Problem to work on
Return exactly the line that contains "(340, 270) = (400, 259): turquoise" and all lines beneath it in the entries, through the very last one.

Material provided

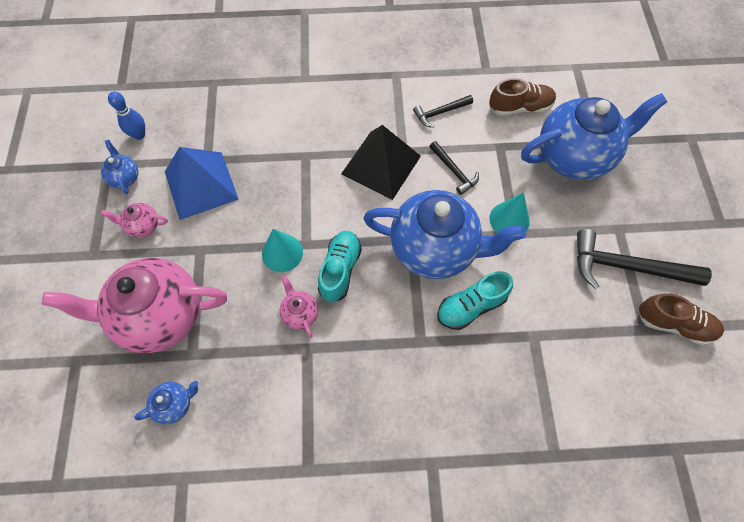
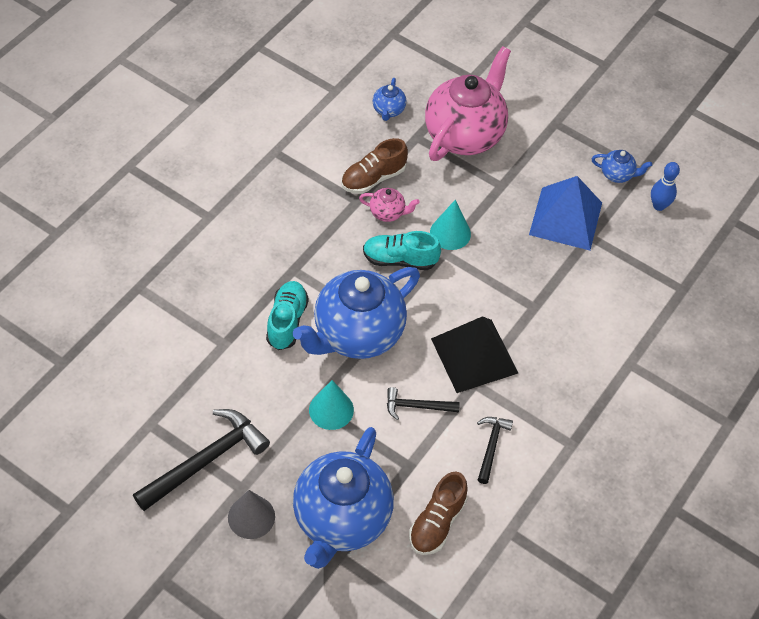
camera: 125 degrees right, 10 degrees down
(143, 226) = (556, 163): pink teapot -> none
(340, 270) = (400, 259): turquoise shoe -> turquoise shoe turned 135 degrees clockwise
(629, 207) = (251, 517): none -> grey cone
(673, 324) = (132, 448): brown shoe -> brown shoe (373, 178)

Expected output
(340, 270) = (400, 259): turquoise shoe -> turquoise shoe turned 135 degrees clockwise
(629, 207) = (251, 517): none -> grey cone
(673, 324) = (132, 448): brown shoe -> brown shoe (373, 178)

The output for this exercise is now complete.